Problem details: Filter these records by the string "purple", copying each line that holds it.

Records for this exercise:
◆ ◆ ◆ ◆
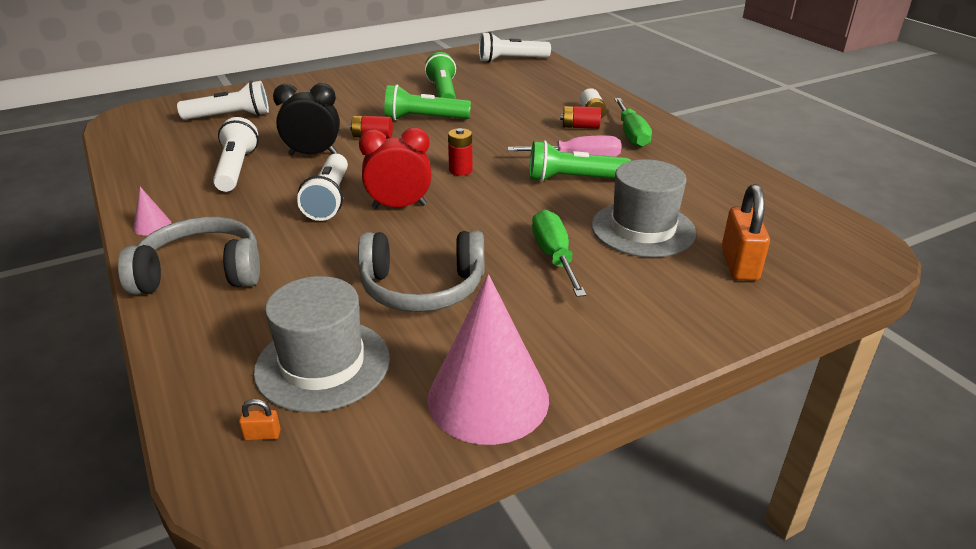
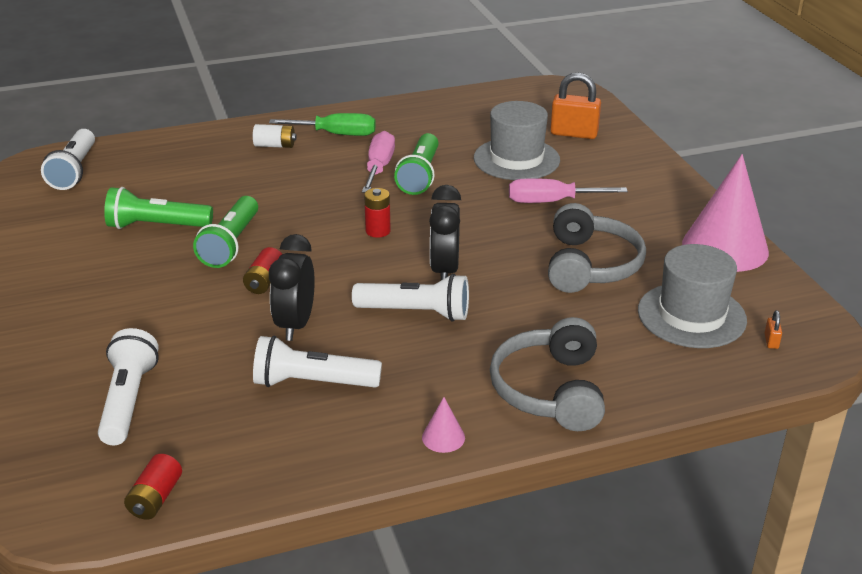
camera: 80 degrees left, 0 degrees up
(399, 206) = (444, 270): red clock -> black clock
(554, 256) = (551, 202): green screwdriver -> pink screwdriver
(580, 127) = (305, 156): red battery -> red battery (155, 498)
◆ ◆ ◆ ◆
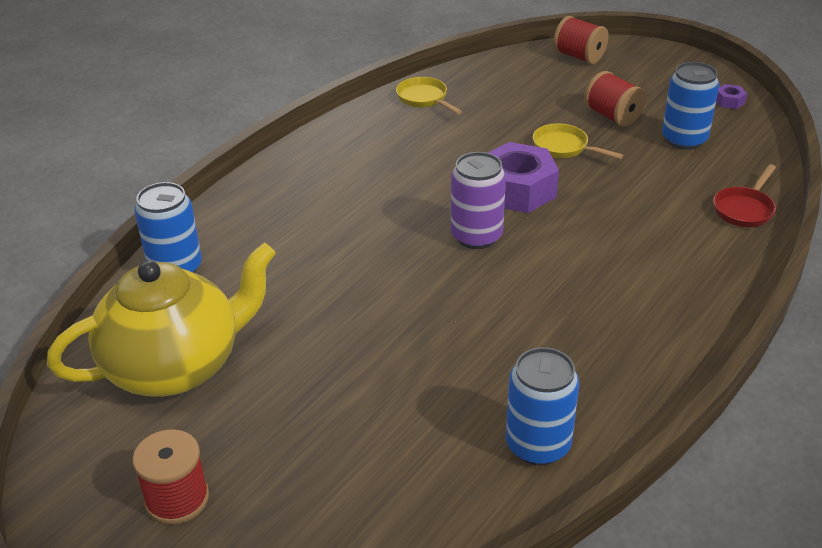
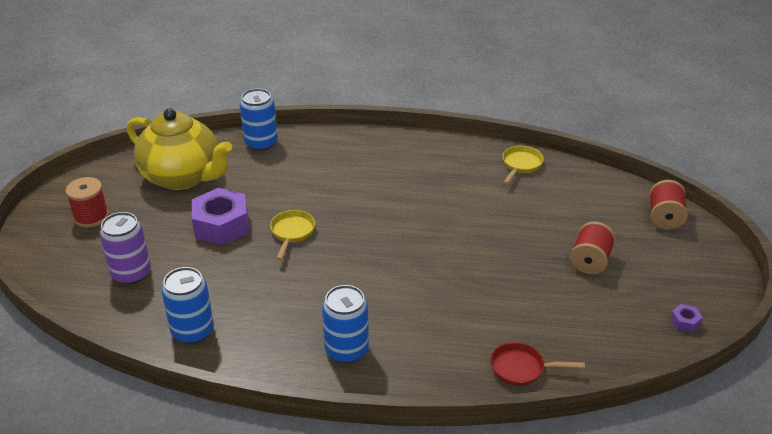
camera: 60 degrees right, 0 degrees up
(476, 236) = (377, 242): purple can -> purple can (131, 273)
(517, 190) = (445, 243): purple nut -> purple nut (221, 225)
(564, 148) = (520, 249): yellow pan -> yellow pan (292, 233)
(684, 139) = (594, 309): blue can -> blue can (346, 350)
◆ ◆ ◆ ◆
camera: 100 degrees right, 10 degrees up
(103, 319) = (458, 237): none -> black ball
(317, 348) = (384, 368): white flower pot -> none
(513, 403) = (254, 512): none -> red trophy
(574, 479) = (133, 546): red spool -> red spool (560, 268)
◆ ◆ ◆ ◆
Task response:
(476, 236) = (377, 242): purple can -> purple can (131, 273)
(517, 190) = (445, 243): purple nut -> purple nut (221, 225)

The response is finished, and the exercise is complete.